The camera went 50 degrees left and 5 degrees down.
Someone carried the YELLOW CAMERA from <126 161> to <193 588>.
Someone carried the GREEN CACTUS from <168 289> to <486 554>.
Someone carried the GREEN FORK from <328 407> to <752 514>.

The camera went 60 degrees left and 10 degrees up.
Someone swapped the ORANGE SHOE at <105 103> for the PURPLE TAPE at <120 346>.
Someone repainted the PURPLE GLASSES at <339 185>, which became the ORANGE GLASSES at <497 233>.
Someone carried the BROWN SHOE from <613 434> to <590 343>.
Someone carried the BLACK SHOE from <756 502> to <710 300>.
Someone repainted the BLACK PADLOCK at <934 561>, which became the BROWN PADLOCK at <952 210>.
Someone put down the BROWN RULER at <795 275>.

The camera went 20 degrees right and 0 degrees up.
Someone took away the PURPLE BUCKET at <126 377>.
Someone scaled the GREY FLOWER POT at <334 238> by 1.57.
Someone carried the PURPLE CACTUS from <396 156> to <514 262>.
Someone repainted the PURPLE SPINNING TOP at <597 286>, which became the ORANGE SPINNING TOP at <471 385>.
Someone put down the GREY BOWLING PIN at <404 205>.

__Description of the task__.
Every line above must appear again in your reply, exactly as written.

__Task answer__.
The camera went 50 degrees left and 5 degrees down.
Someone carried the YELLOW CAMERA from <126 161> to <193 588>.
Someone carried the GREEN CACTUS from <168 289> to <486 554>.
Someone carried the GREEN FORK from <328 407> to <752 514>.

The camera went 60 degrees left and 10 degrees up.
Someone swapped the ORANGE SHOE at <105 103> for the PURPLE TAPE at <120 346>.
Someone repainted the PURPLE GLASSES at <339 185>, which became the ORANGE GLASSES at <497 233>.
Someone carried the BROWN SHOE from <613 434> to <590 343>.
Someone carried the BLACK SHOE from <756 502> to <710 300>.
Someone repainted the BLACK PADLOCK at <934 561>, which became the BROWN PADLOCK at <952 210>.
Someone put down the BROWN RULER at <795 275>.

The camera went 20 degrees right and 0 degrees up.
Someone took away the PURPLE BUCKET at <126 377>.
Someone scaled the GREY FLOWER POT at <334 238> by 1.57.
Someone carried the PURPLE CACTUS from <396 156> to <514 262>.
Someone repainted the PURPLE SPINNING TOP at <597 286>, which became the ORANGE SPINNING TOP at <471 385>.
Someone put down the GREY BOWLING PIN at <404 205>.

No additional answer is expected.